LISTED ENTRIES:
------------------------------------------------

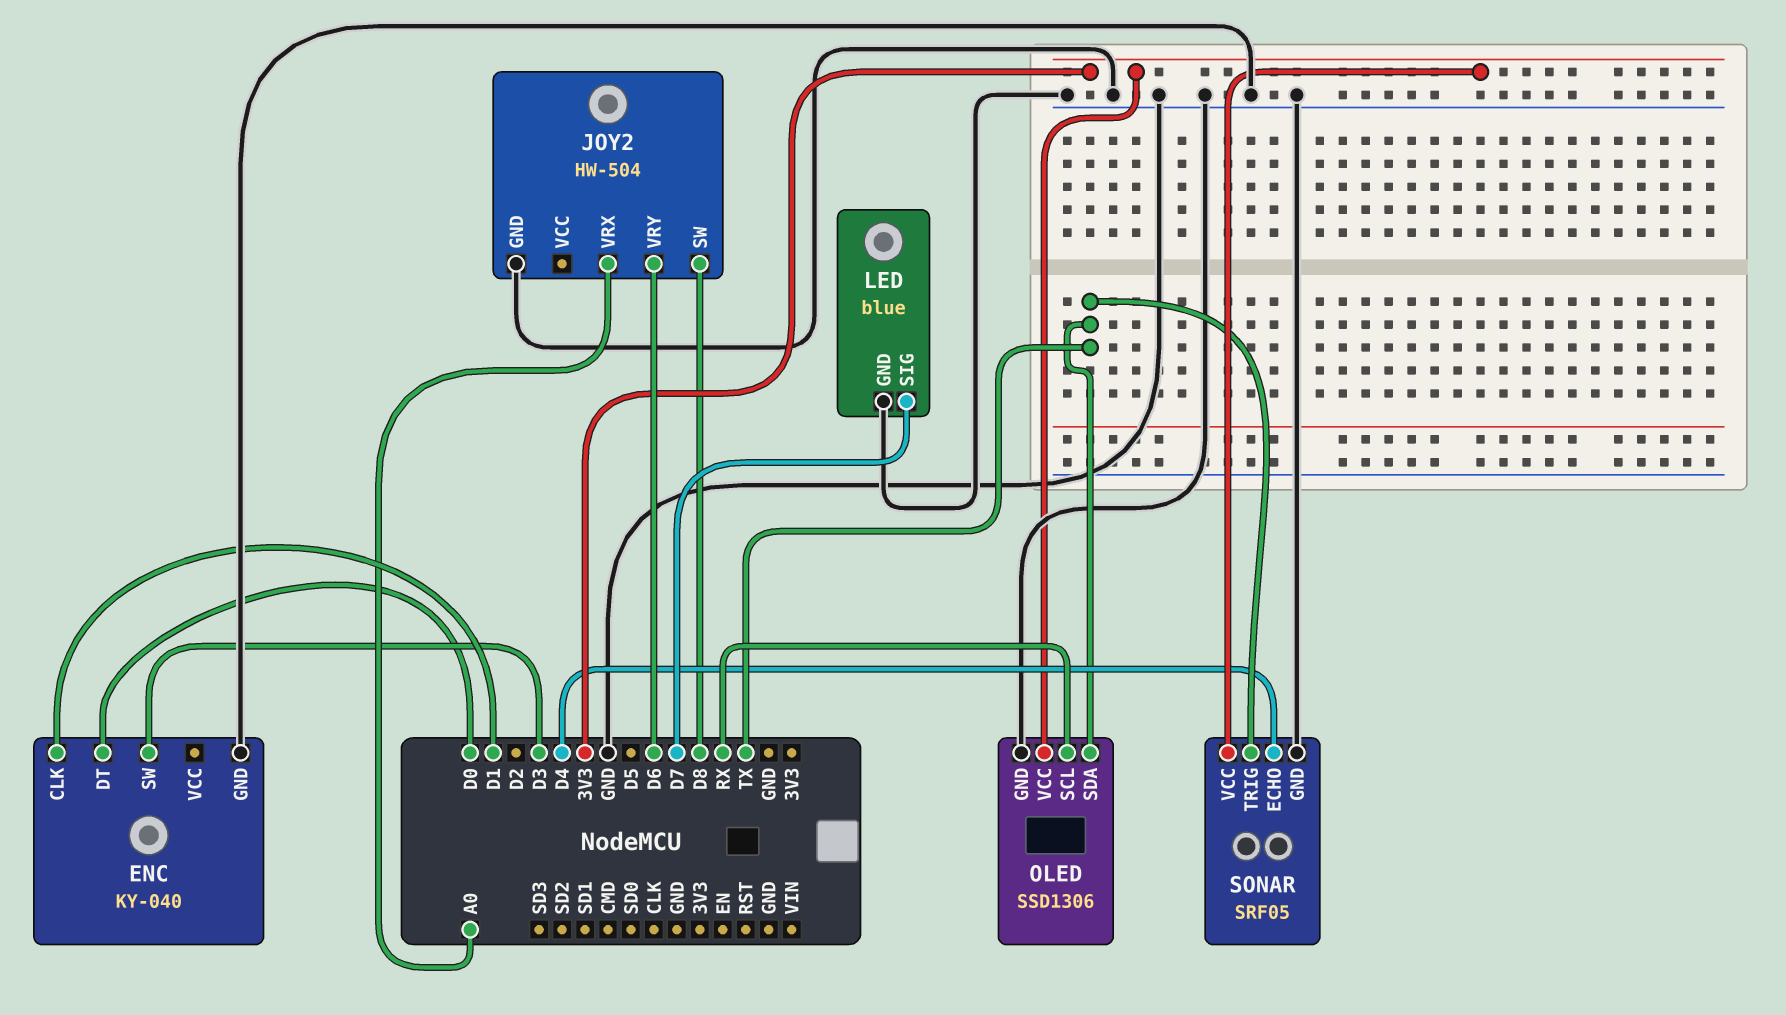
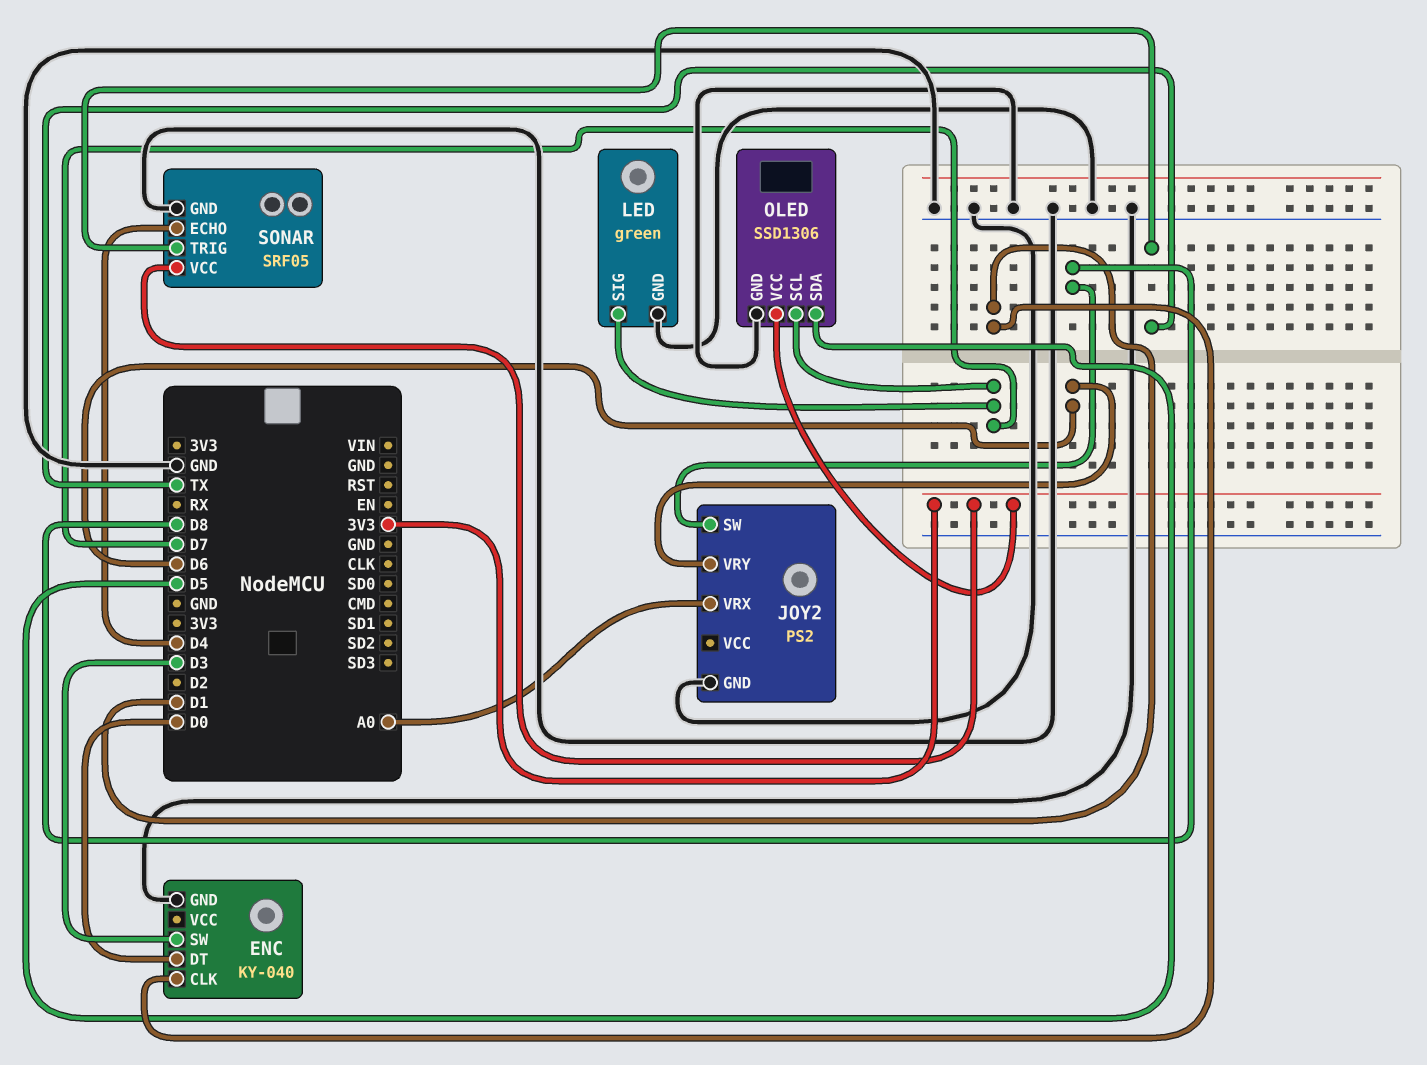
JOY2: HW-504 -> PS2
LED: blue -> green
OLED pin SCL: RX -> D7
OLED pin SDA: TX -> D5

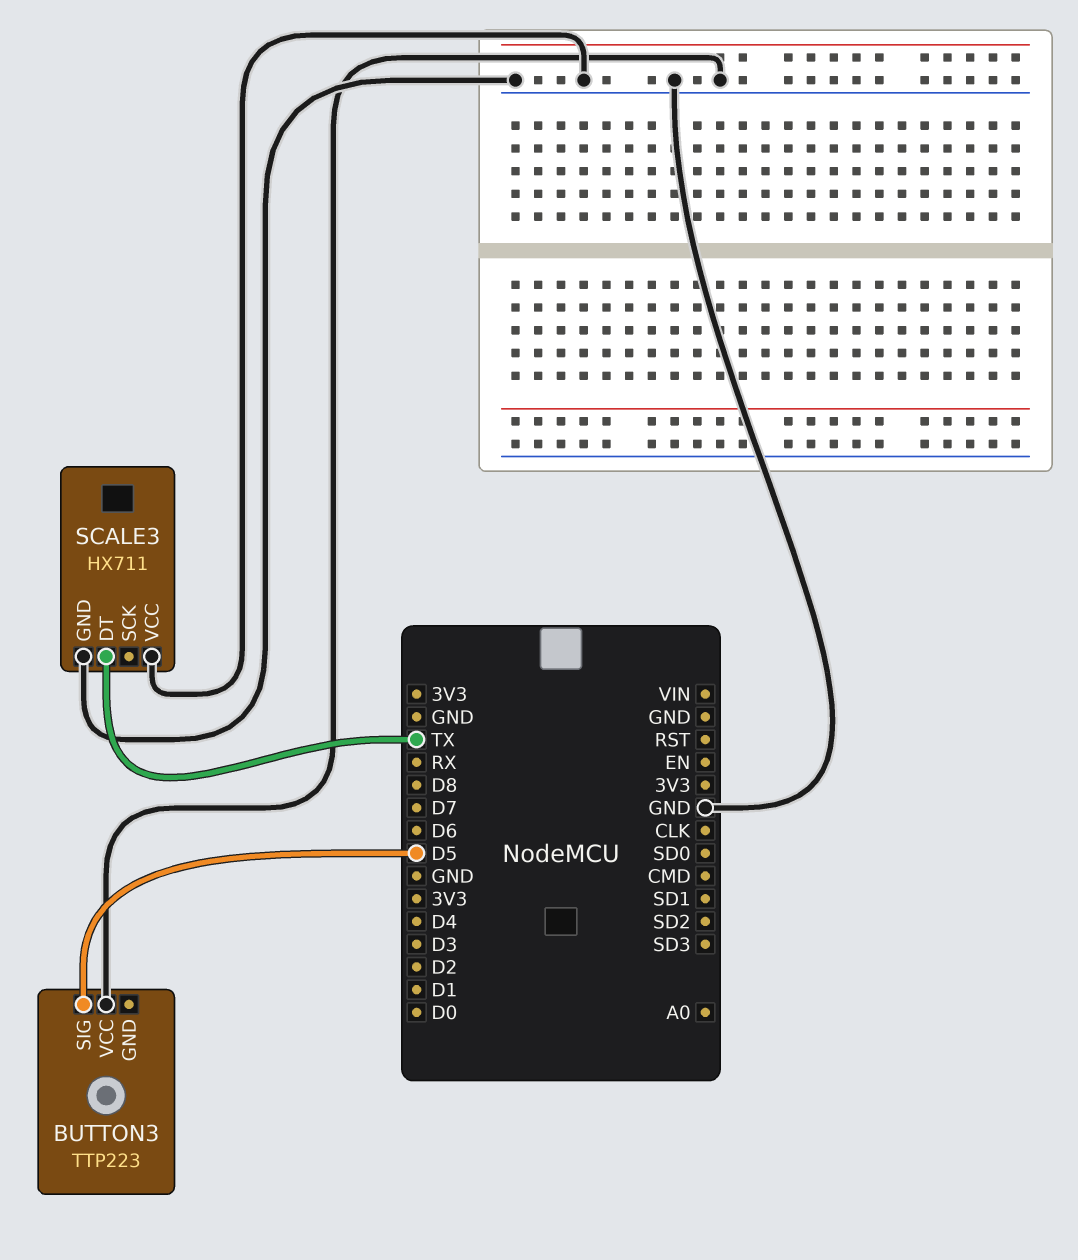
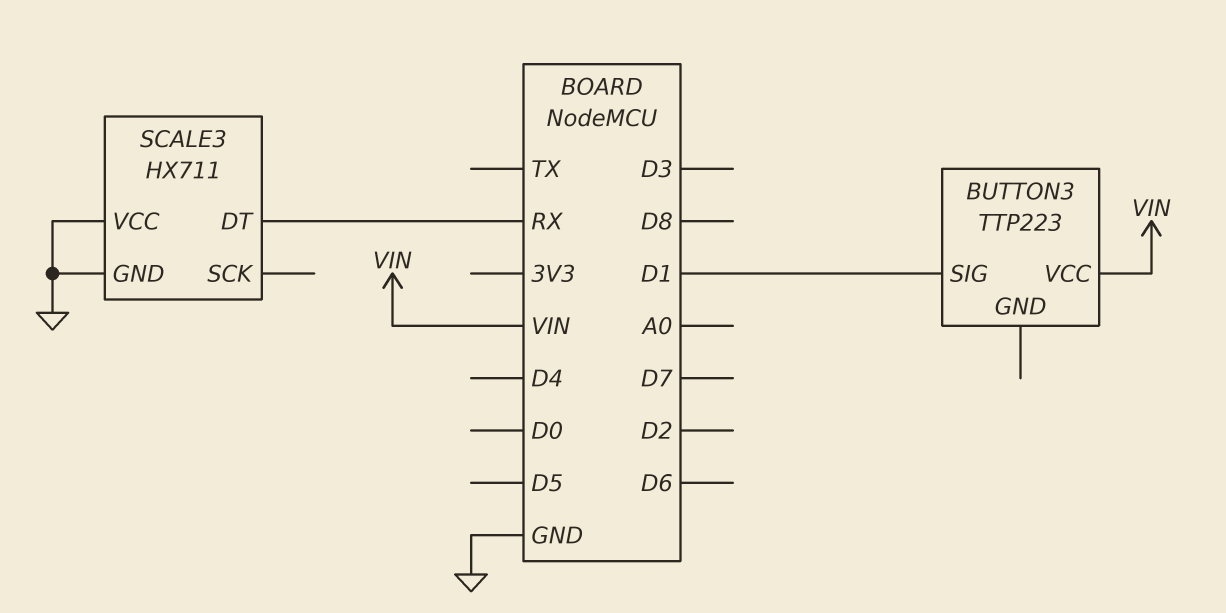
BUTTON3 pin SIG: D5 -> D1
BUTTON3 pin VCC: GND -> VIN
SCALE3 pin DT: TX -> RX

------------------------------------------------

EXERCISE INSTRUCTIONS: Every line, from the one holding "BUTTON3 pin SIG: D5 -> D1" through the last line of the material above, should be transcribed exactly, and no line outside that range.

SOLUTION FOR THIS EXERCISE:
BUTTON3 pin SIG: D5 -> D1
BUTTON3 pin VCC: GND -> VIN
SCALE3 pin DT: TX -> RX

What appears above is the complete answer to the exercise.